EXERCISE: Find each line of the records that contains the string "kern" and copy those lines out.
start SUPPLIED DATA
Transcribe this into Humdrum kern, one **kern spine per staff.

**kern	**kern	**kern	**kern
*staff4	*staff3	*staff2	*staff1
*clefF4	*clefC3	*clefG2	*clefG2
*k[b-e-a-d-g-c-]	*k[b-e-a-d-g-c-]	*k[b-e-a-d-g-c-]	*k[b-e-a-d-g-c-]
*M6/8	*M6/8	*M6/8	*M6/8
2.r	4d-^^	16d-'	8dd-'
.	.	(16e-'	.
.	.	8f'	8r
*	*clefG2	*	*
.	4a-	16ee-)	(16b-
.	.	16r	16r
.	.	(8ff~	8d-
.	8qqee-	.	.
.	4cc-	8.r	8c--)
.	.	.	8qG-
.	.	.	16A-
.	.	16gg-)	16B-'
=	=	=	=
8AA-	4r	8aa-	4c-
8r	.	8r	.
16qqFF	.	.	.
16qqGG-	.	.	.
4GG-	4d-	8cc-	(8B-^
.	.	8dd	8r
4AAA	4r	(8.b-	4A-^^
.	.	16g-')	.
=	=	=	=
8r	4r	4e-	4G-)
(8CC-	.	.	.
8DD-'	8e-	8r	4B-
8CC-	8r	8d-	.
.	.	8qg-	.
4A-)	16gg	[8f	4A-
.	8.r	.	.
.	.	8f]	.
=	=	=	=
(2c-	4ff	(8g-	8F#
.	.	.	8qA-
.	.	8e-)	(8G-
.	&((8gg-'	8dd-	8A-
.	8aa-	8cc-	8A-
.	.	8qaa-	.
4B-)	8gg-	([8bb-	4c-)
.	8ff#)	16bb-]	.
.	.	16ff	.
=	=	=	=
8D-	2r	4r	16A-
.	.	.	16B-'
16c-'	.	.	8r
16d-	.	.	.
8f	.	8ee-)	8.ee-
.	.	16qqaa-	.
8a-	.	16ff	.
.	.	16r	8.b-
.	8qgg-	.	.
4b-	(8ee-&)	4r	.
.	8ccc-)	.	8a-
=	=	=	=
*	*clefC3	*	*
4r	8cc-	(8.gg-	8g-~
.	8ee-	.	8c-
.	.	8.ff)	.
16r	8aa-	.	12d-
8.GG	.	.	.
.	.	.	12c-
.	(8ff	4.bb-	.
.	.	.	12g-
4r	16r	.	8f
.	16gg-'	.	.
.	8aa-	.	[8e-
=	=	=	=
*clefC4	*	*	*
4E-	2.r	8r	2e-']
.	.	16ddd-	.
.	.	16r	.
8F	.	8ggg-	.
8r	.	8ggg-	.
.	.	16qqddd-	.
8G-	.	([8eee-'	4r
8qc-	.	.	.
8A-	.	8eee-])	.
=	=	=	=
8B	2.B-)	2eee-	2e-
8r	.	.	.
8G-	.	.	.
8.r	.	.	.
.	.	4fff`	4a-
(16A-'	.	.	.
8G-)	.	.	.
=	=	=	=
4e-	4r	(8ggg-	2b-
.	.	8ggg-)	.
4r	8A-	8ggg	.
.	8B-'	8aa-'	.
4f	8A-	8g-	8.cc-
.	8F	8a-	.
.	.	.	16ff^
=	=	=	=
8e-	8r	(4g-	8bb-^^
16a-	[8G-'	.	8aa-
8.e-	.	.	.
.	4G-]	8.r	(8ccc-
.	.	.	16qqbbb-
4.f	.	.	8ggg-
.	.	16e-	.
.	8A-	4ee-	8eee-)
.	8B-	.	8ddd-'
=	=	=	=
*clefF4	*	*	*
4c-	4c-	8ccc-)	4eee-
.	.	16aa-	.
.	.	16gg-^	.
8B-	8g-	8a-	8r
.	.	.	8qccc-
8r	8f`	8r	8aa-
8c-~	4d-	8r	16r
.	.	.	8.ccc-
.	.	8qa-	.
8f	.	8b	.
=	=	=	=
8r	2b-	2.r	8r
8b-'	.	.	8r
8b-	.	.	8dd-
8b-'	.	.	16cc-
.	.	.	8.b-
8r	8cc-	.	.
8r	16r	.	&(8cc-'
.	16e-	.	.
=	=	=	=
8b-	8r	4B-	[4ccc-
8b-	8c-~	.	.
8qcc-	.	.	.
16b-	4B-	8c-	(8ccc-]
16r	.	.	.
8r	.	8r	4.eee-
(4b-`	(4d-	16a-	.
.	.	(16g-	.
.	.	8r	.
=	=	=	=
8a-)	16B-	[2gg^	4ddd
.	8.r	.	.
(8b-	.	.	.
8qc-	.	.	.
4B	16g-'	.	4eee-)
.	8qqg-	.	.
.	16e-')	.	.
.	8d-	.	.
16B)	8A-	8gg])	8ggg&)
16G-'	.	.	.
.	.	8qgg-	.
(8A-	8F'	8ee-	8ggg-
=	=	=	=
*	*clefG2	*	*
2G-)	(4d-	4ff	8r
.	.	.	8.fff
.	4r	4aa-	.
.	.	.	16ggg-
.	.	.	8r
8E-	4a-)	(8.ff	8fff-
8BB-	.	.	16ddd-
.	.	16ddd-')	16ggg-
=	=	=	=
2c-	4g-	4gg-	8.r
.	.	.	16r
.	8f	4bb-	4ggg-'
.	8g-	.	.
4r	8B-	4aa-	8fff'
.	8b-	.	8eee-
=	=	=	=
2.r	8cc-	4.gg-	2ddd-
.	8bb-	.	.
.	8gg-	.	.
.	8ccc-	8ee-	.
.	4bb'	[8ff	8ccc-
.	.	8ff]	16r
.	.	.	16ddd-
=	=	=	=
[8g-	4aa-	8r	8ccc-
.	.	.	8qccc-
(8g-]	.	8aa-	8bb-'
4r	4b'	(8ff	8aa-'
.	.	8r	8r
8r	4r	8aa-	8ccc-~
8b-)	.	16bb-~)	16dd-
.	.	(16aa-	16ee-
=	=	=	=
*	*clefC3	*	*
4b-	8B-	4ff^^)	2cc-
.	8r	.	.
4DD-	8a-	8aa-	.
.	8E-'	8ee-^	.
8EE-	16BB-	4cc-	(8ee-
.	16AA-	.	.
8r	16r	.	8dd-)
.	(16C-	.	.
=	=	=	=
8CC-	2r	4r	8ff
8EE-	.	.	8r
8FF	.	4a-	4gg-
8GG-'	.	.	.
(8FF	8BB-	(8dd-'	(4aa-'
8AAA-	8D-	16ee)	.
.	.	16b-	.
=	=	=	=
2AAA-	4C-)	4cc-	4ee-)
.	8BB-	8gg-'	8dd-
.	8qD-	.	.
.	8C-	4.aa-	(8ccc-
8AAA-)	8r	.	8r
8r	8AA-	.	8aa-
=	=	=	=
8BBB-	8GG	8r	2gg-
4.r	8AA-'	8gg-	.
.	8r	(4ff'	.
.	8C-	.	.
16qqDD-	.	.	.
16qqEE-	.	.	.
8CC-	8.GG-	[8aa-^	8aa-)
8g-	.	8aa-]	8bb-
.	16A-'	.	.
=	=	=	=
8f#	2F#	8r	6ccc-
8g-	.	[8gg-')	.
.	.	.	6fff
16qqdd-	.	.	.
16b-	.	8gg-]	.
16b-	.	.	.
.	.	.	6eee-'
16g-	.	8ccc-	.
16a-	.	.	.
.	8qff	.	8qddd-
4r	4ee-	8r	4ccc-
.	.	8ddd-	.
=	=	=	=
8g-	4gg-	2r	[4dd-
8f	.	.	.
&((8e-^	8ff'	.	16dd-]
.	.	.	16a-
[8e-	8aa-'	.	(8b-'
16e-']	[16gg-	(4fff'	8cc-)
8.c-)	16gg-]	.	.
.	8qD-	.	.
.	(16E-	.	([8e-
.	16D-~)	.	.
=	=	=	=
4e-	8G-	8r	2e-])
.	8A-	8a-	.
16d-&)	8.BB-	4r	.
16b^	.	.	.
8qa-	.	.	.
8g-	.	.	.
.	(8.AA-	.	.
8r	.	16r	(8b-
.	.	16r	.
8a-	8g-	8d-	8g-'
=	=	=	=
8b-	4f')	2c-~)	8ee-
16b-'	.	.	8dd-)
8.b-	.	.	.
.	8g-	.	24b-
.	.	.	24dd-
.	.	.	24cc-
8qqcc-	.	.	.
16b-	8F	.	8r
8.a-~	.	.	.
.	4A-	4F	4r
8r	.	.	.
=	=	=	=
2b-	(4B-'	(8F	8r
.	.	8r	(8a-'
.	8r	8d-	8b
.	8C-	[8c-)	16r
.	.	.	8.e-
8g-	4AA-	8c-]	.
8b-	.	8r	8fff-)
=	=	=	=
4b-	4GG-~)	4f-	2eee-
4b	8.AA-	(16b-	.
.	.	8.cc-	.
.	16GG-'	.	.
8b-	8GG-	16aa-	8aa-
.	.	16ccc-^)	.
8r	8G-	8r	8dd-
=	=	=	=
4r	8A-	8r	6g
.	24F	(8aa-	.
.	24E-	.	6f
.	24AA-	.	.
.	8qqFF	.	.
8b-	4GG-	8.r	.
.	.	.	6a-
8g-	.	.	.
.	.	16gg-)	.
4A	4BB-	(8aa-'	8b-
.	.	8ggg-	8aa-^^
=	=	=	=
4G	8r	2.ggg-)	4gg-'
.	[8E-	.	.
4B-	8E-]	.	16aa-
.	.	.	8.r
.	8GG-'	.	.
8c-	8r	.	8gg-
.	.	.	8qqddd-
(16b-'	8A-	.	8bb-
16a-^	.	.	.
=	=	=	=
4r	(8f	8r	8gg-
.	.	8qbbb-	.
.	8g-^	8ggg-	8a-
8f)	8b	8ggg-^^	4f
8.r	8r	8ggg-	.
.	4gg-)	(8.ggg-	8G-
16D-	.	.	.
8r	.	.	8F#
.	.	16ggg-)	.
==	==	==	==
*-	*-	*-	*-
end SUPPLIED DATA
RESULT FOR THIS EXERCISE:
Transcribe this into Humdrum kern, one **kern spine per staff.
**kern	**kern	**kern	**kern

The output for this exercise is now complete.